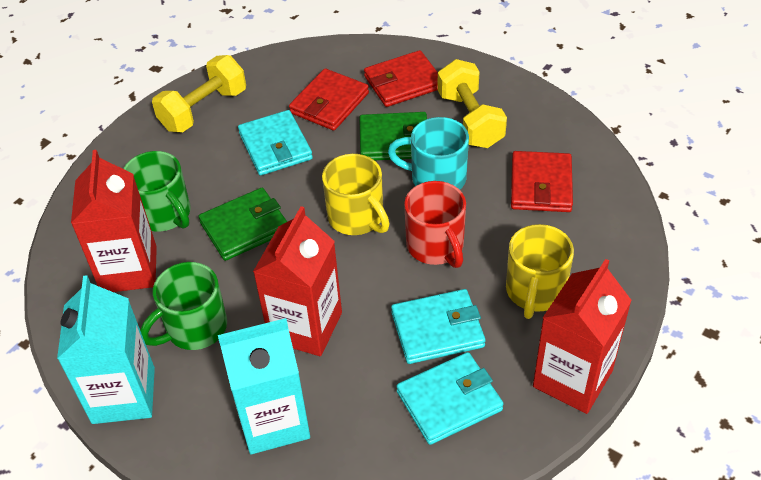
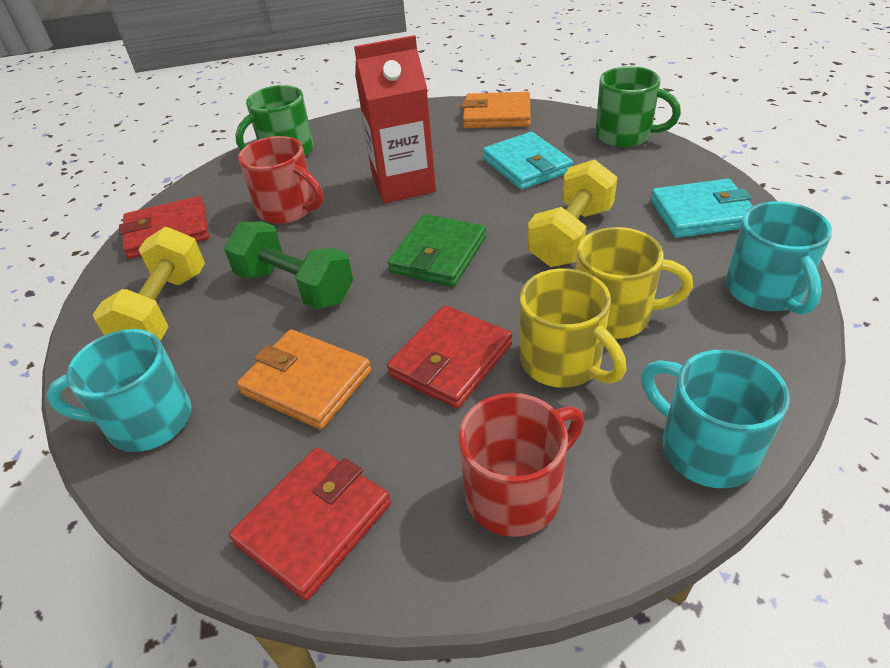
green dumbbell: 0 -> 1
green wallet: 2 -> 1
orange wallet: 0 -> 2
red carton: 3 -> 1
red mug: 1 -> 2
turquoise carton: 2 -> 0
turquoise mug: 1 -> 3
turquoise wallet: 3 -> 2

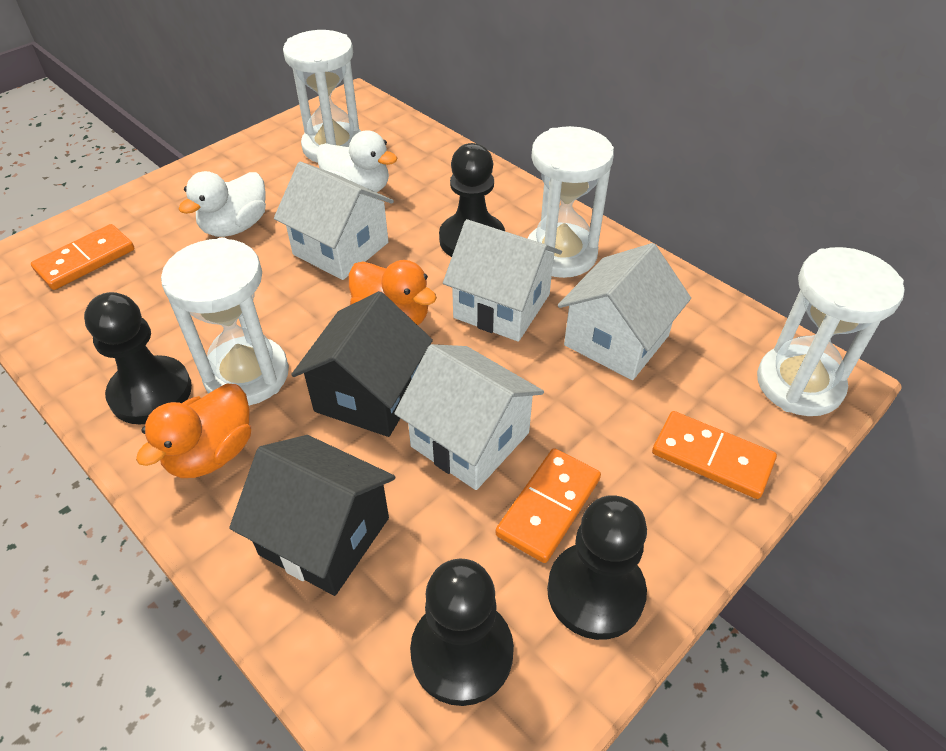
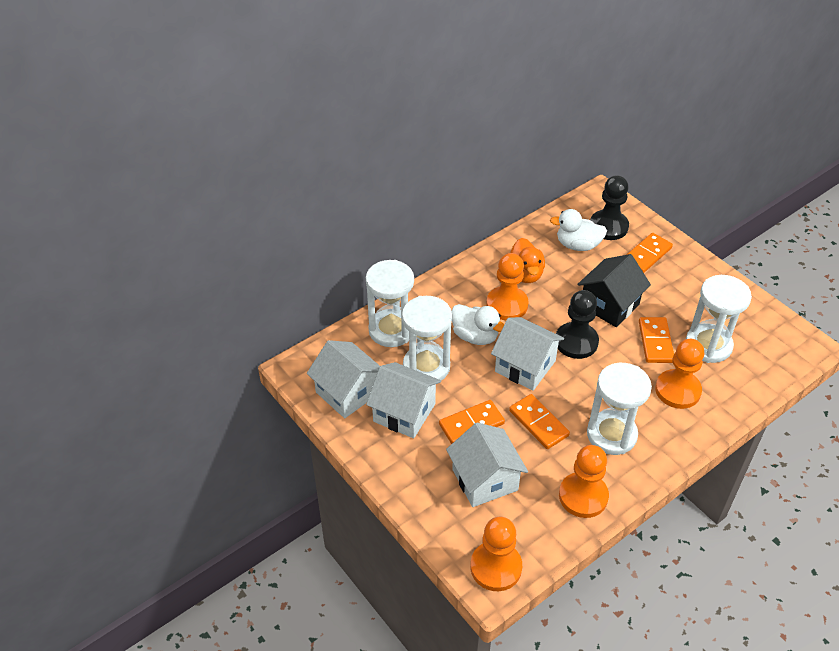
black house: 2 -> 1
black pawn: 4 -> 2
orange domino: 3 -> 4
orange duck: 2 -> 1
orange pawn: 0 -> 4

^^^^

● Work instruction
The lines from the one containing "turquoise wallet: 3 -> 2" through the last line of the data above are to be transcribed exactly, both included, with all pictures left out.

● Response to the task
turquoise wallet: 3 -> 2

black house: 2 -> 1
black pawn: 4 -> 2
orange domino: 3 -> 4
orange duck: 2 -> 1
orange pawn: 0 -> 4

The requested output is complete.